*** Opening Task data ***

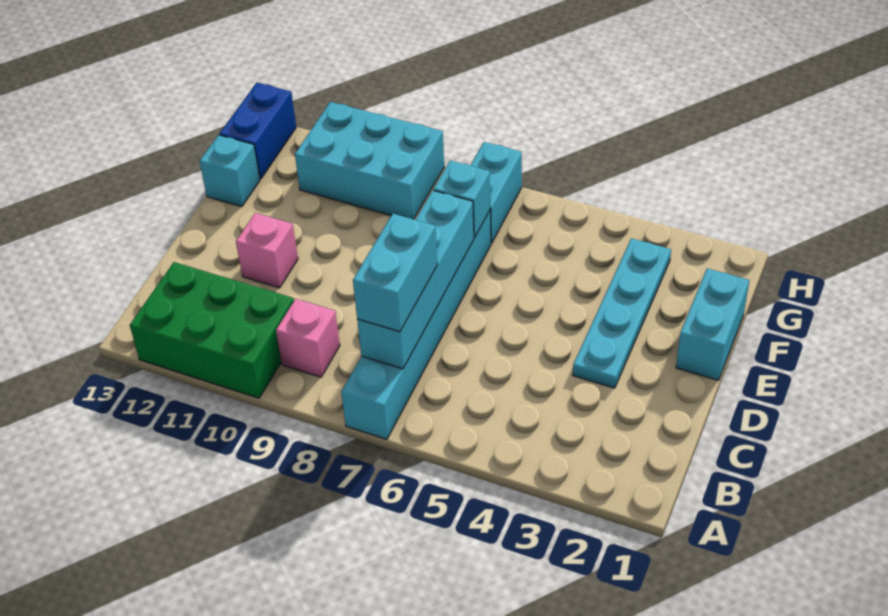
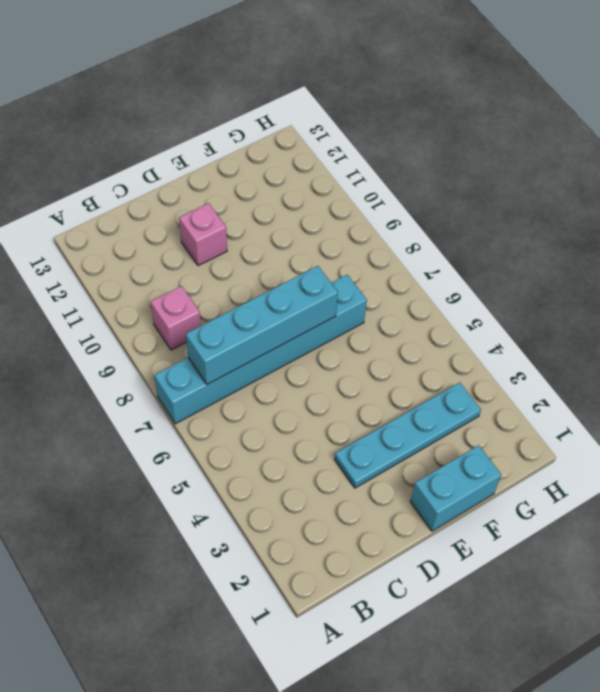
none -> green brick A10:B12 level 1
none -> cyan brick F13 level 1
none -> cyan brick G7:H7 level 1

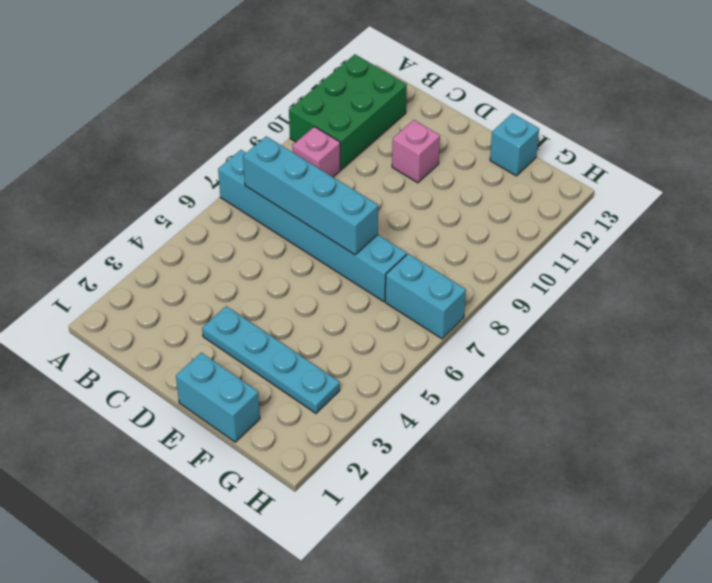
none -> cyan brick G9:H11 level 1
none -> blue brick G13:H13 level 1
none -> cyan brick F7 level 2

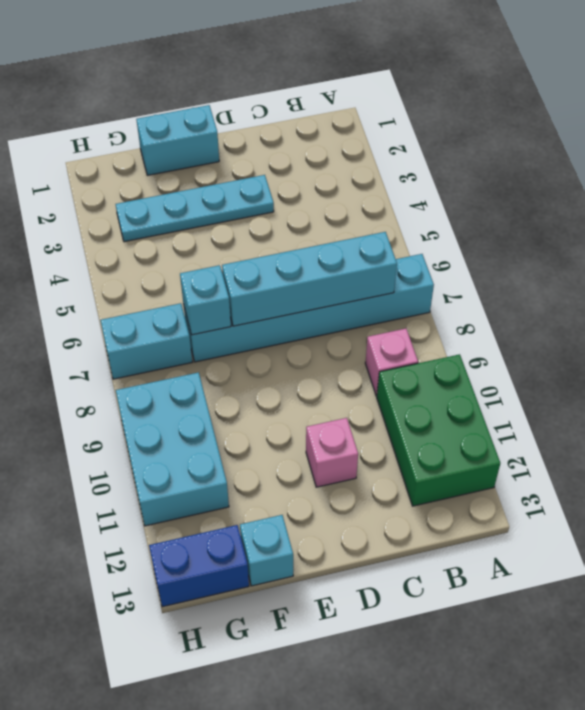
none -> cyan brick B7:C7 level 3

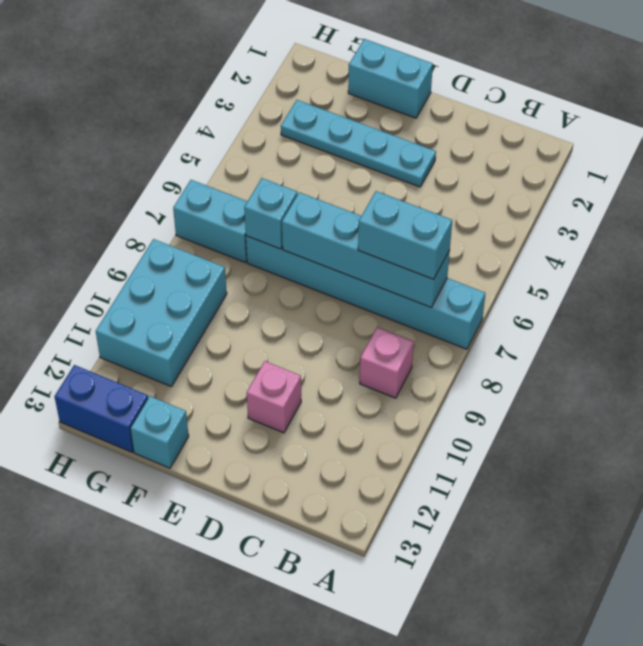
none -> green brick A10:B12 level 1

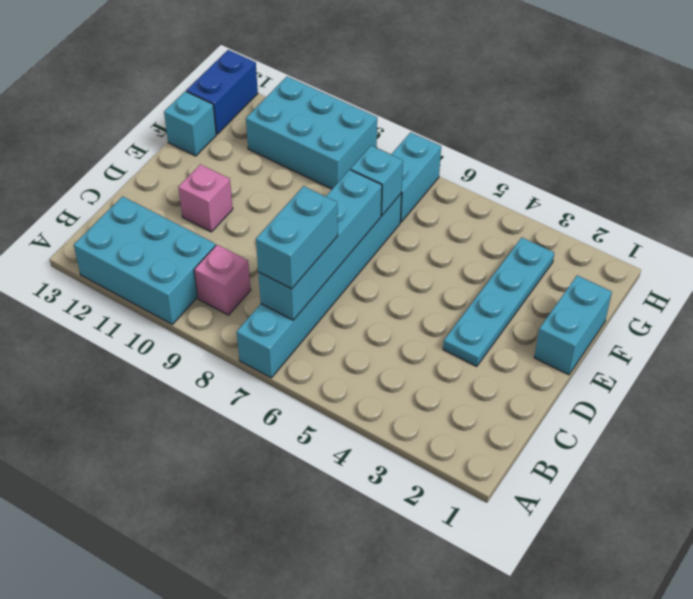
cyan brick A10:B12 level 1 -> green brick A10:B12 level 1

*** Closing Task data ***

▶ [What to do]: Output every record above verbatim, excluding images.

▶ [Your response]:
none -> green brick A10:B12 level 1
none -> cyan brick F13 level 1
none -> cyan brick G7:H7 level 1

none -> cyan brick G9:H11 level 1
none -> blue brick G13:H13 level 1
none -> cyan brick F7 level 2

none -> cyan brick B7:C7 level 3

none -> green brick A10:B12 level 1

cyan brick A10:B12 level 1 -> green brick A10:B12 level 1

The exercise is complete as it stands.